▶ Your assignment
Every line of the data below is to be duplicated exactly, pictures excepted.
[Start of Attachment]
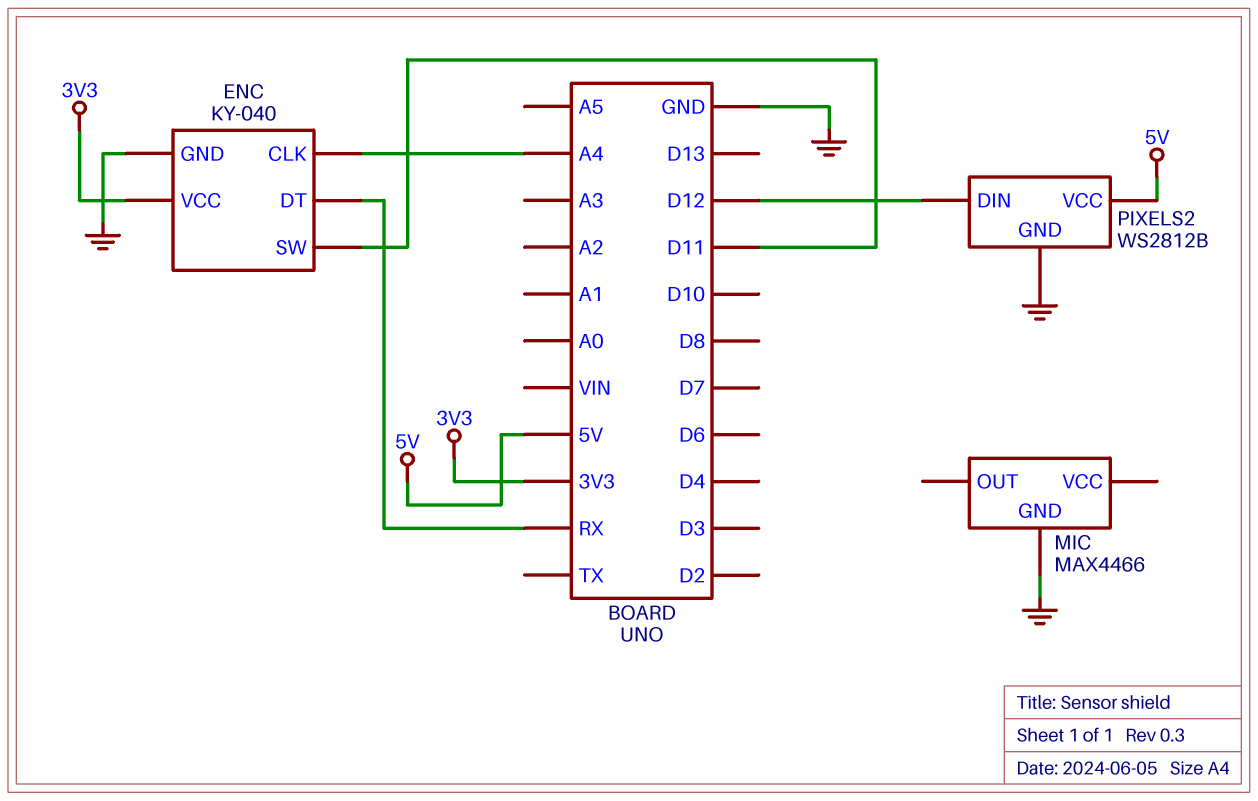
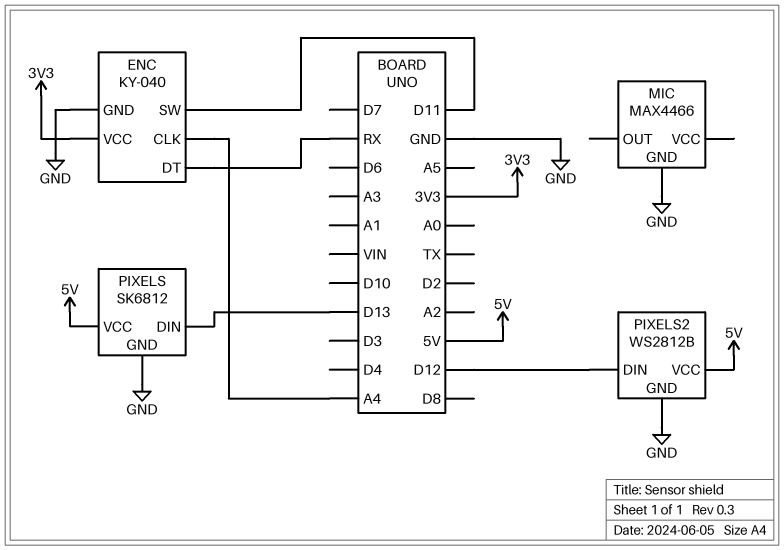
PIXELS: none -> SK6812
PIXELS pin DIN: none -> D13
PIXELS pin GND: none -> GND
PIXELS pin VCC: none -> 5V

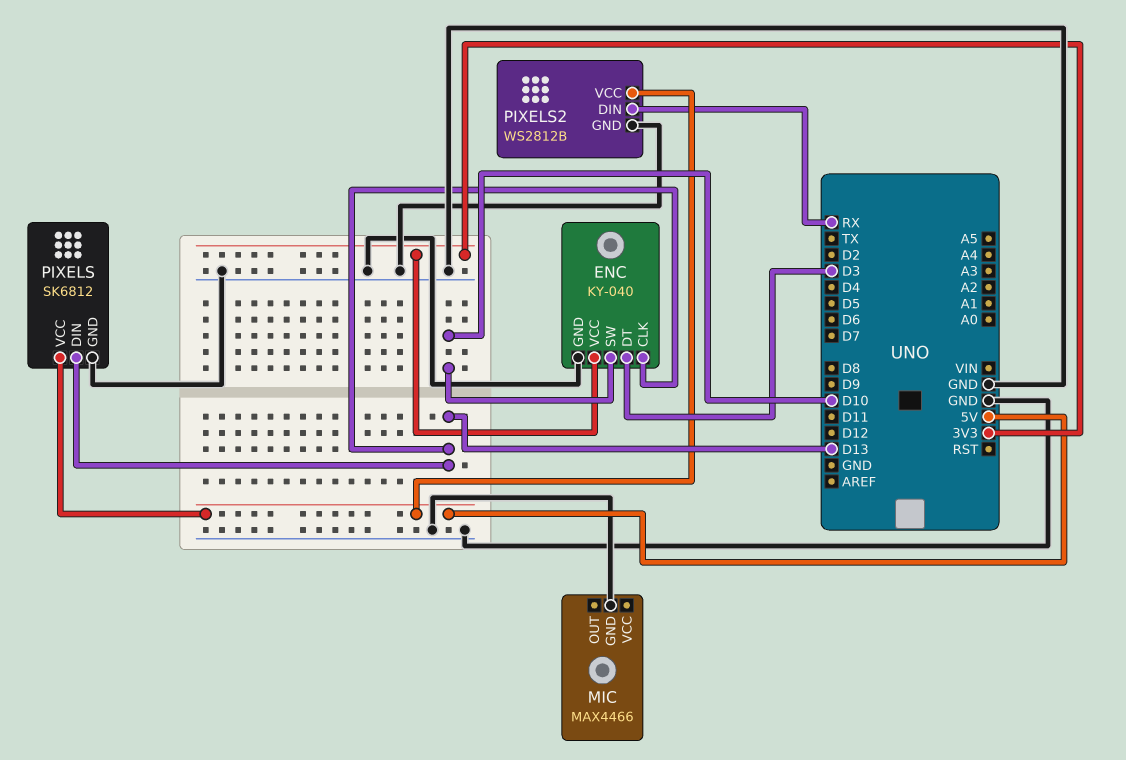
ENC pin CLK: A4 -> D13
ENC pin DT: RX -> D3
ENC pin SW: D11 -> D10
PIXELS2 pin DIN: D12 -> RX

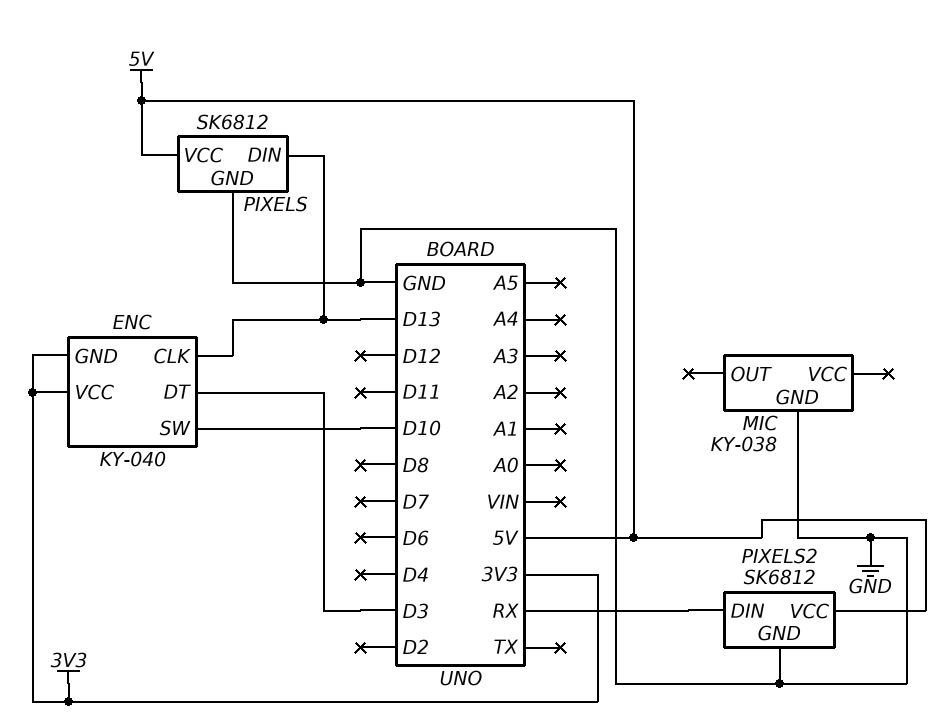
ENC pin GND: GND -> 3V3
MIC: MAX4466 -> KY-038
PIXELS2: WS2812B -> SK6812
[End of Attachment]
▶ Task response
PIXELS: none -> SK6812
PIXELS pin DIN: none -> D13
PIXELS pin GND: none -> GND
PIXELS pin VCC: none -> 5V

ENC pin CLK: A4 -> D13
ENC pin DT: RX -> D3
ENC pin SW: D11 -> D10
PIXELS2 pin DIN: D12 -> RX

ENC pin GND: GND -> 3V3
MIC: MAX4466 -> KY-038
PIXELS2: WS2812B -> SK6812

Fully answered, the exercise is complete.